Task: Show only those lines of the entries where the string "buffer" is found.

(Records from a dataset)
/---

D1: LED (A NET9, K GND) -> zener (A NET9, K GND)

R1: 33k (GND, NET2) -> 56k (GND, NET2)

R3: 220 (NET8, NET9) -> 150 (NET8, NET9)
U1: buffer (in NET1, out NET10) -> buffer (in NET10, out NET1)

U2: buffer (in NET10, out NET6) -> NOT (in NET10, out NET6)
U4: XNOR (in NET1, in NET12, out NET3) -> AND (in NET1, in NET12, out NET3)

\---
/---

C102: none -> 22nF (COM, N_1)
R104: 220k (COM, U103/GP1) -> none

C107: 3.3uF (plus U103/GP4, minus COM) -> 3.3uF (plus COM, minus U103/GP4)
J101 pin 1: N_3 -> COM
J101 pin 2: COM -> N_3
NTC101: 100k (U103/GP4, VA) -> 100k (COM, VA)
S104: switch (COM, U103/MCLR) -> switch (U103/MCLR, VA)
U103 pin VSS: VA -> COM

\---
/---

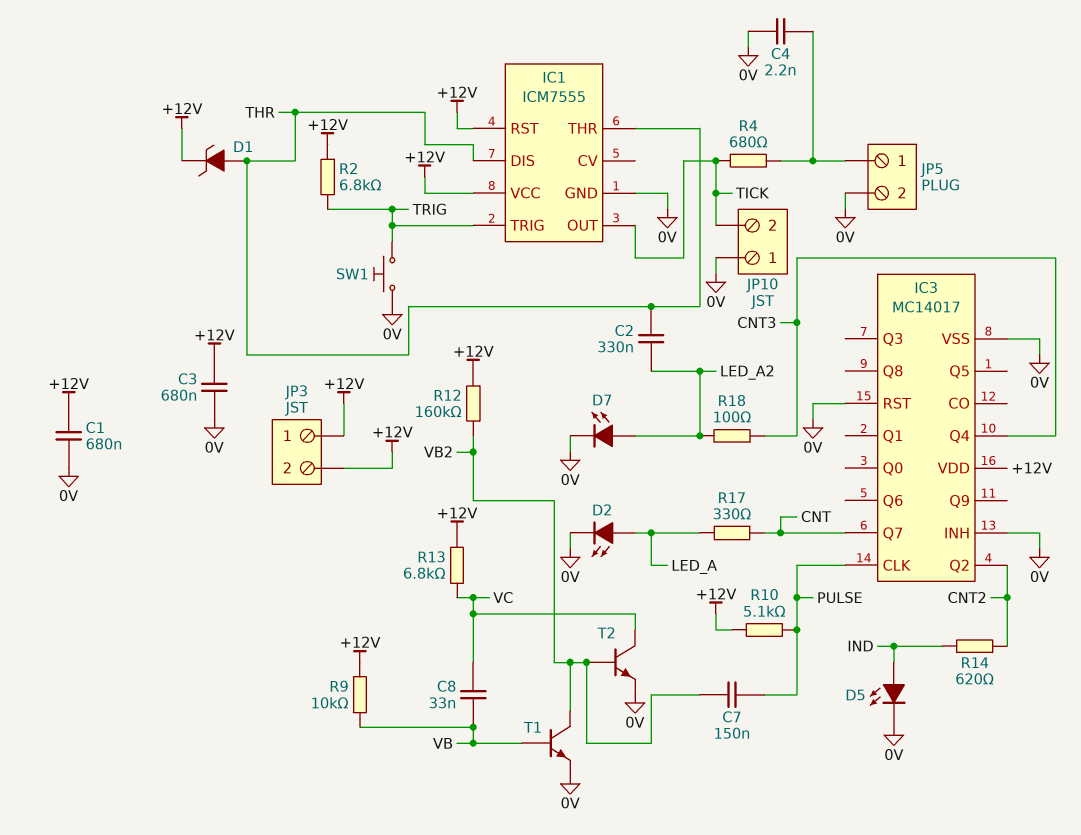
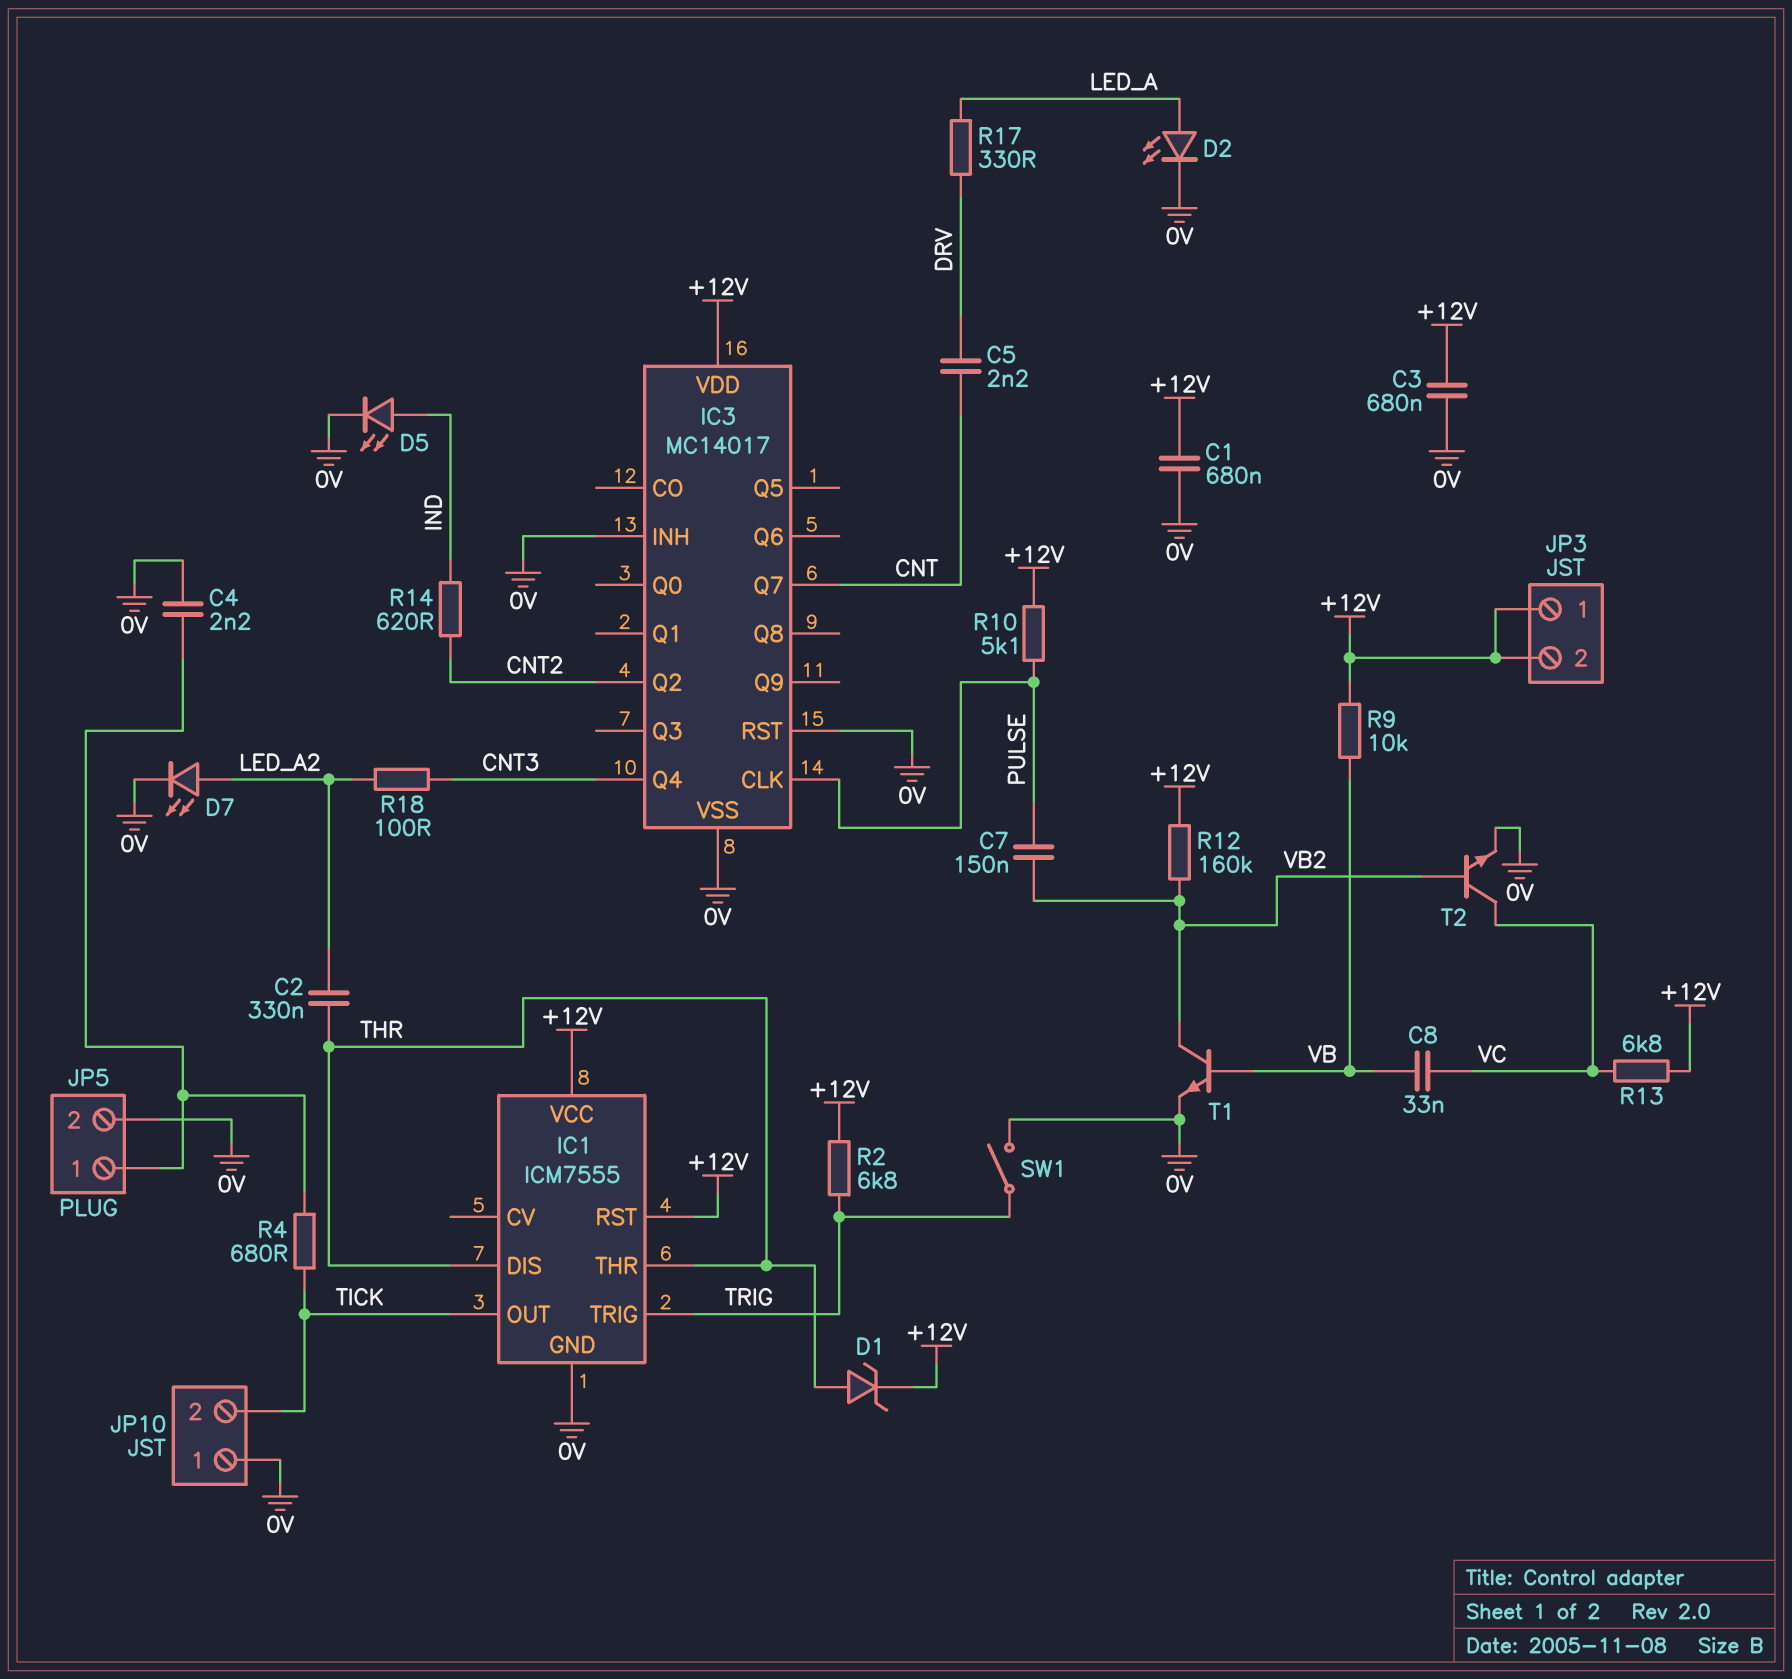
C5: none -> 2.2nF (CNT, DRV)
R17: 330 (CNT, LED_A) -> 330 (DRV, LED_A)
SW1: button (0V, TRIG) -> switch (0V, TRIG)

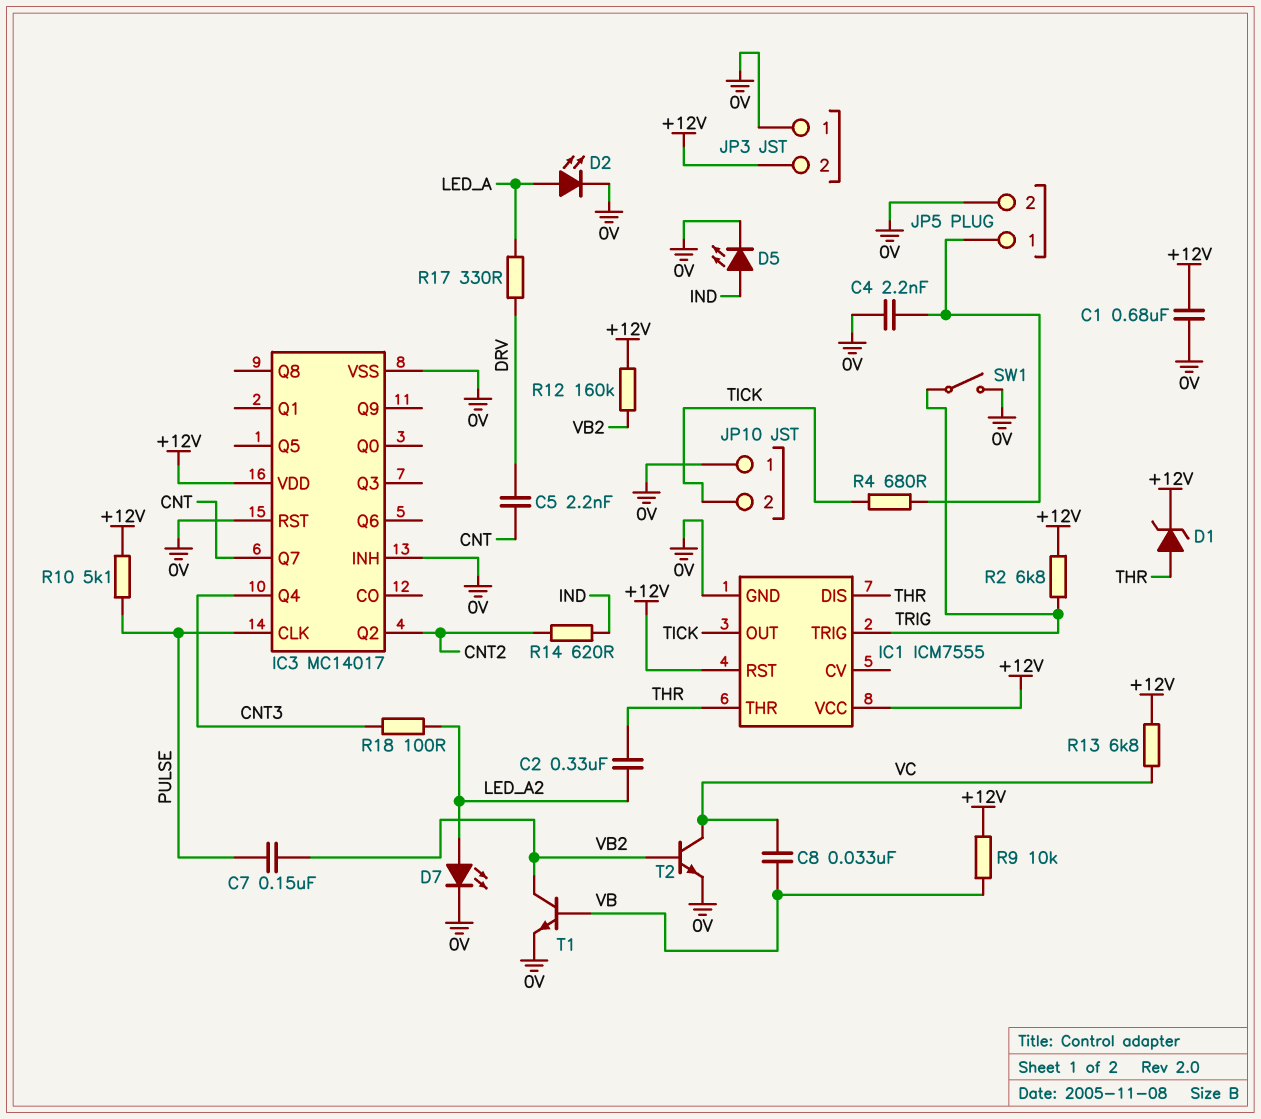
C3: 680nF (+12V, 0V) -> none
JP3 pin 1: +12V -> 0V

\---

Written answer:
U1: buffer (in NET1, out NET10) -> buffer (in NET10, out NET1)
U2: buffer (in NET10, out NET6) -> NOT (in NET10, out NET6)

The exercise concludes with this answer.